*** Begin section ***
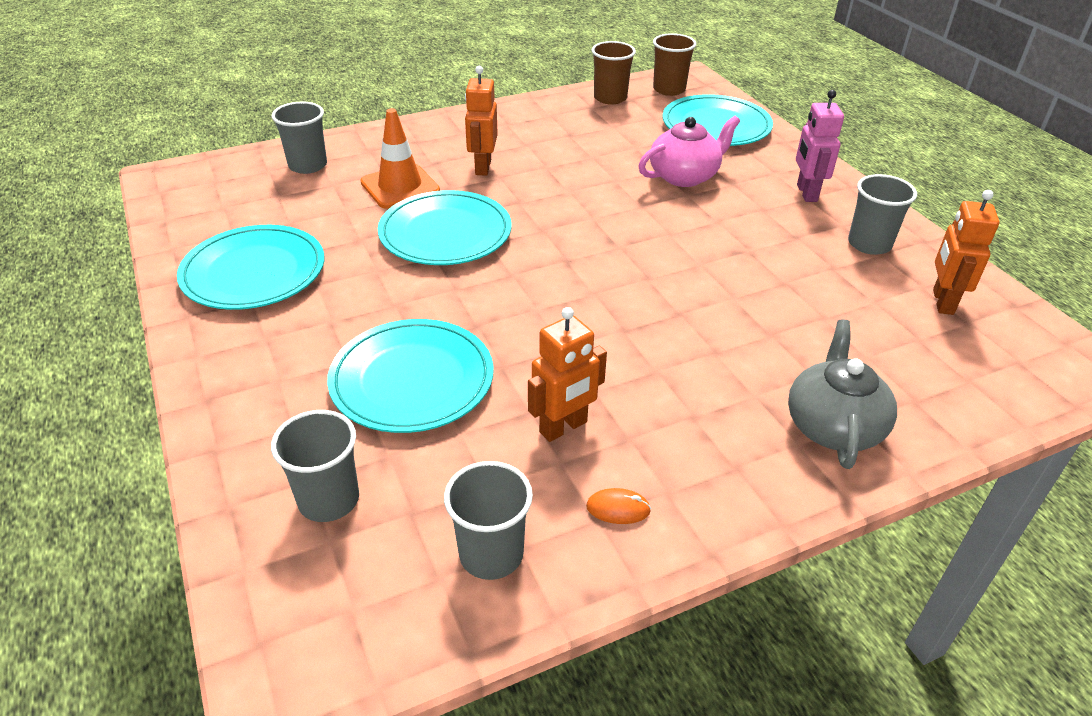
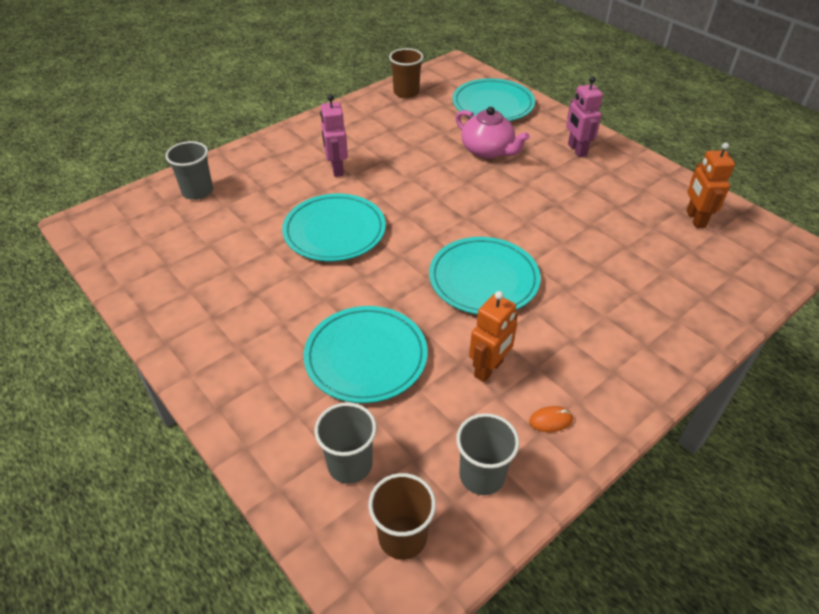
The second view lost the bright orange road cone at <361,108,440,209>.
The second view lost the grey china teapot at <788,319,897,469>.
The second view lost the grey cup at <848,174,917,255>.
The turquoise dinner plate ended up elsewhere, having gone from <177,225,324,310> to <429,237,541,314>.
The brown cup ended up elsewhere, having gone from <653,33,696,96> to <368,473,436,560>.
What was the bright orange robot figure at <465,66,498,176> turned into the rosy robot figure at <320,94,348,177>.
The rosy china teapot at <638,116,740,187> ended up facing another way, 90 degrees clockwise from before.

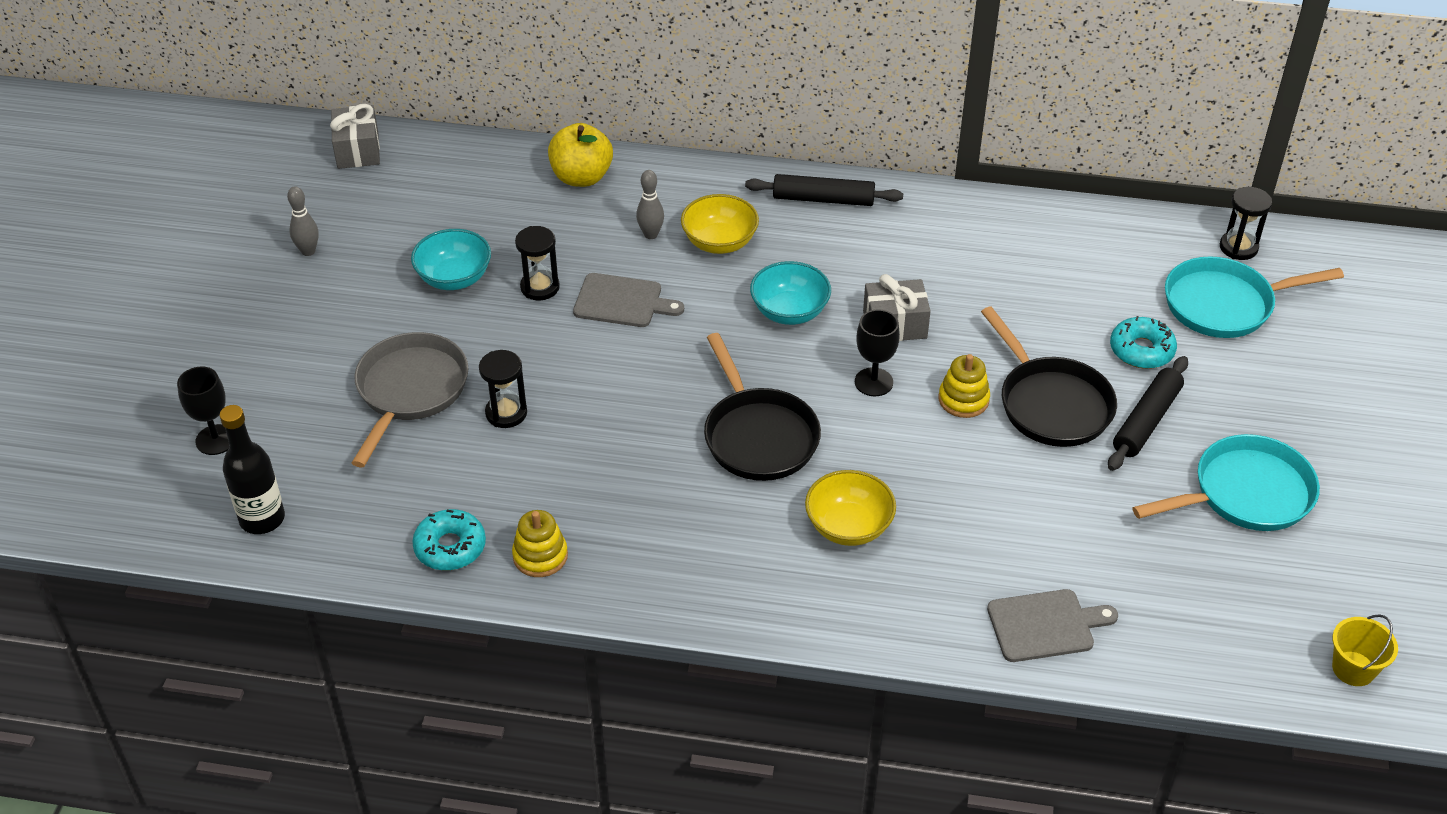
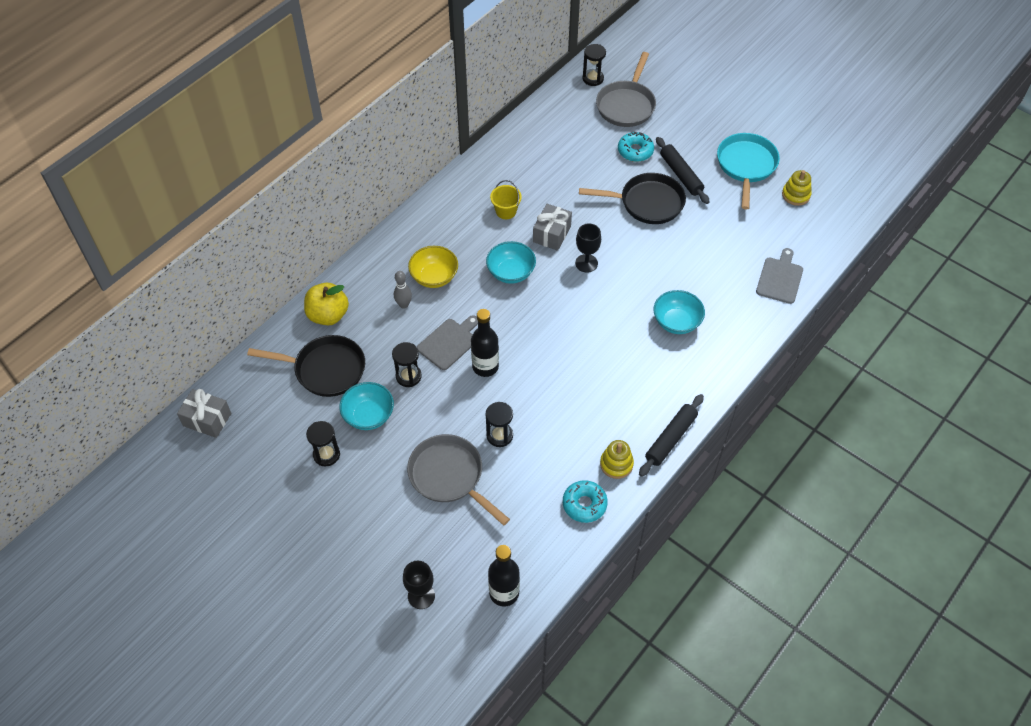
The second view lost the grey bowling pin at <287,186,319,256>.
The second view gained the jet-black sandglass at <306,421,340,466>.
The second view gained the jet-black flask at <471,309,499,377>.
The jet-black pan ended up elsewhere, having gone from <704,333,821,481> to <247,335,365,397>.
The jet-black pastry roller ended up elsewhere, having gone from <745,174,903,206> to <639,394,704,477>.
The bright yellow stacking rings ended up elsewhere, having gone from <939,354,990,418> to <782,170,812,206>.
The bright yellow bucket ended up elsewhere, having gone from <1332,614,1398,686> to <490,180,522,219>.
What was the bright yellow serving bowl at <805,470,896,546> turned into the turquoise serving bowl at <654,290,705,334>.
What was the turquoise pan at <1165,256,1344,338> turned into the grey pan at <596,52,656,127>.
*** End section ***
**Exercise objective**
From the records above, copy every line that includes the word "orange".

**Task solution**
The second view lost the bright orange road cone at <361,108,440,209>.
What was the bright orange robot figure at <465,66,498,176> turned into the rosy robot figure at <320,94,348,177>.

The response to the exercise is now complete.